EXERCISE REQUIREMENTS -> Apart from the pictures, print the data below exactly as given.
(INFORMATION begins)
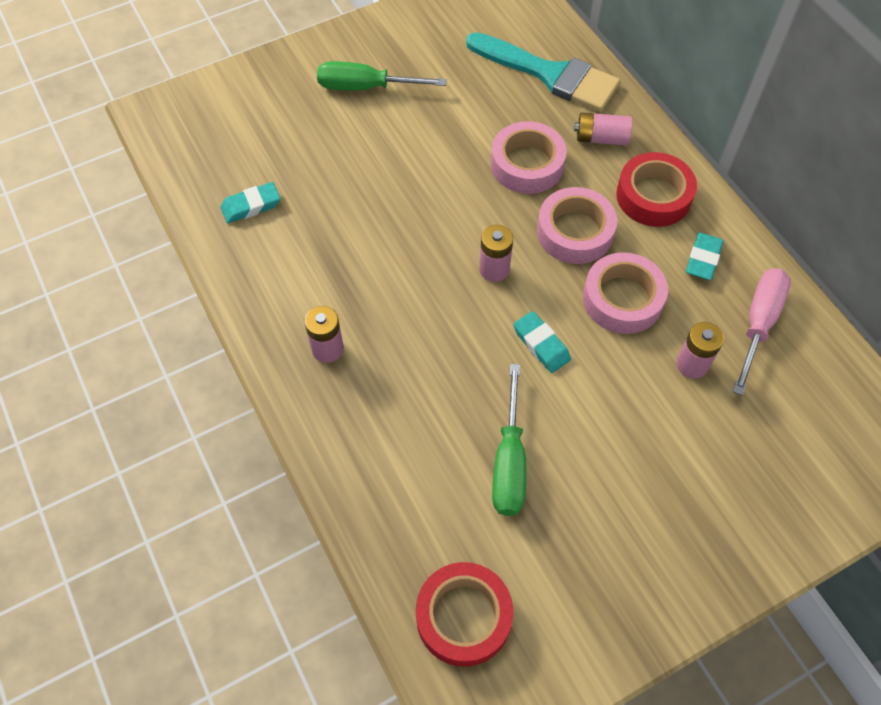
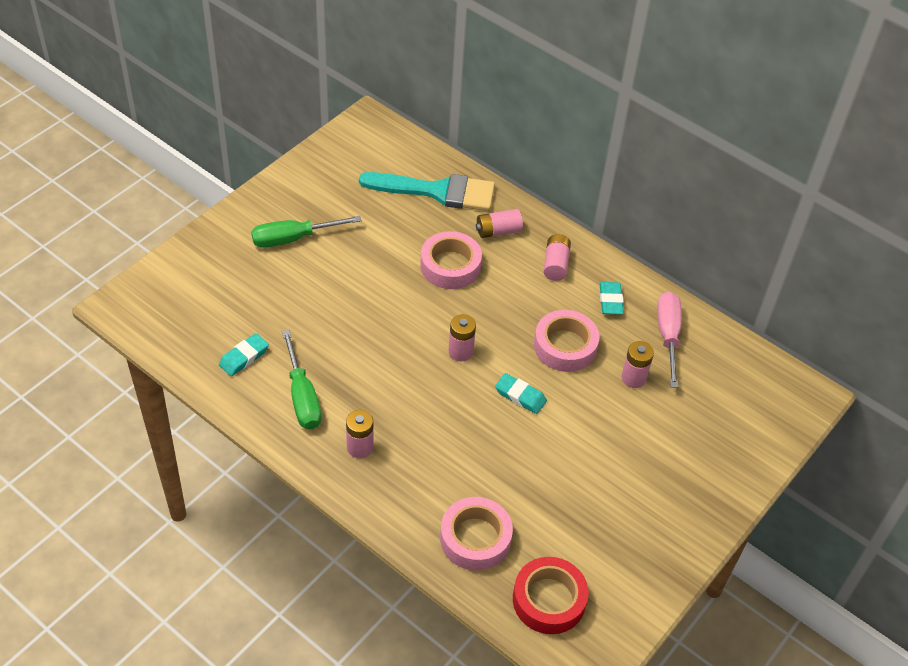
camera: 25 degrees left, 10 degrees down
(509, 463) = (534, 486): green screwdriver -> green screwdriver (302, 397)
(575, 232) = (509, 307): pink tape -> pink tape (475, 538)
(653, 196) = (555, 264): red tape -> pink battery

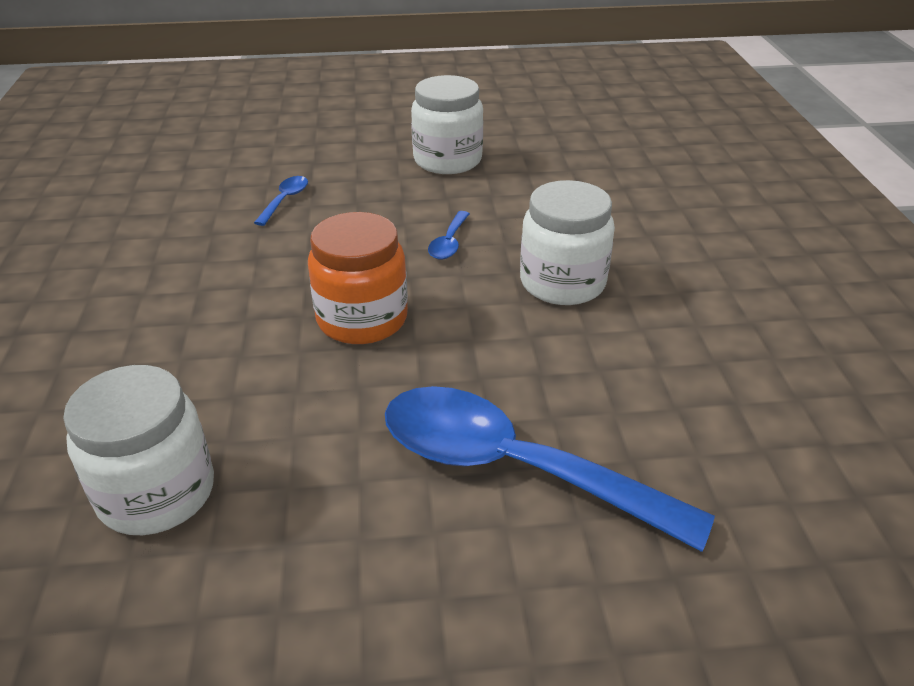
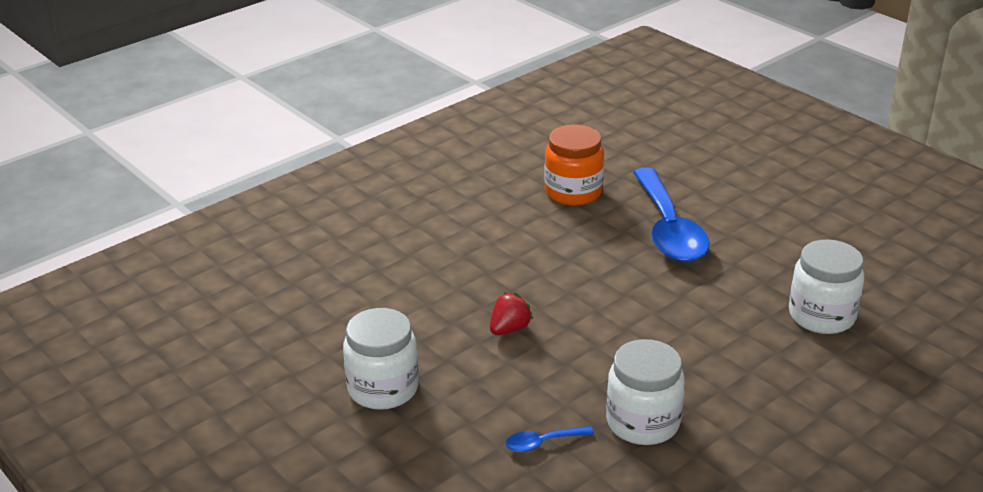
camera: 125 degrees left, 5 degrees down
(362, 319) = (630, 323): orange jar -> orange jar (573, 192)
(449, 243) = (509, 329): blue spoon -> red strawberry
(562, 283) = (504, 267): white jar -> white jar (643, 422)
(INFORMATION ends)
ANSWER ->
camera: 25 degrees left, 10 degrees down
(509, 463) = (534, 486): green screwdriver -> green screwdriver (302, 397)
(575, 232) = (509, 307): pink tape -> pink tape (475, 538)
(653, 196) = (555, 264): red tape -> pink battery

camera: 125 degrees left, 5 degrees down
(362, 319) = (630, 323): orange jar -> orange jar (573, 192)
(449, 243) = (509, 329): blue spoon -> red strawberry
(562, 283) = (504, 267): white jar -> white jar (643, 422)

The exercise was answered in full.